### PROBLEM TO SOLVE
Read through the entries below and copy each line where "flower" turns up.

### AVAILABLE RECORDS
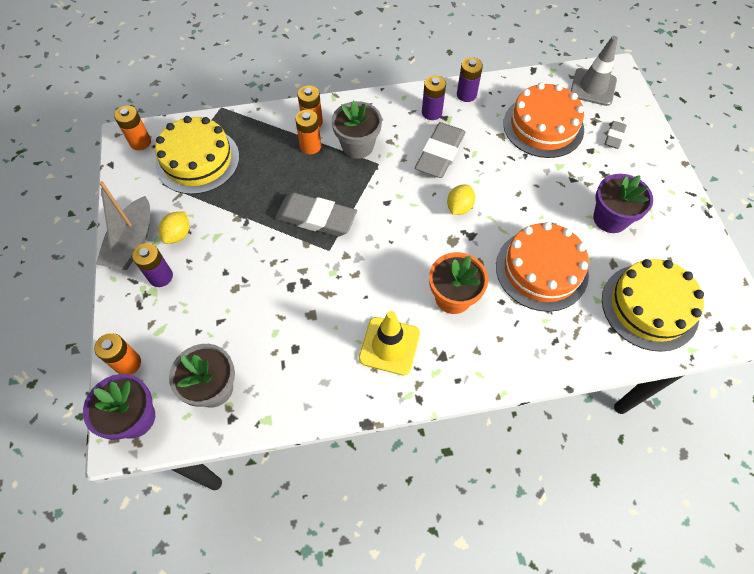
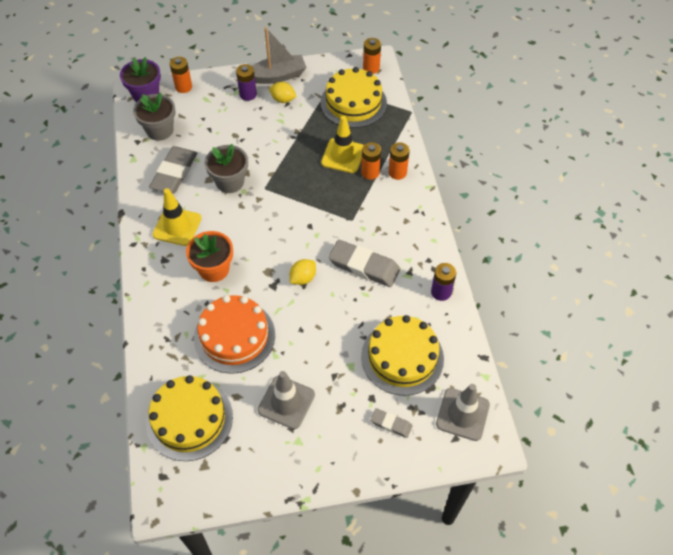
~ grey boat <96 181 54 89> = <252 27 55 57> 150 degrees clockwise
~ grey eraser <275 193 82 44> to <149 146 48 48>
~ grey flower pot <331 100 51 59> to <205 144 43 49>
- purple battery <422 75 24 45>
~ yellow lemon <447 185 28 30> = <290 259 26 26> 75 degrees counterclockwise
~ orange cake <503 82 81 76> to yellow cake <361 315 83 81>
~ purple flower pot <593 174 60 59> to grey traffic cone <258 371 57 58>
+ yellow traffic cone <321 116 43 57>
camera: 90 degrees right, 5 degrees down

### EXERCISE SOLUTION
~ grey flower pot <331 100 51 59> to <205 144 43 49>
~ purple flower pot <593 174 60 59> to grey traffic cone <258 371 57 58>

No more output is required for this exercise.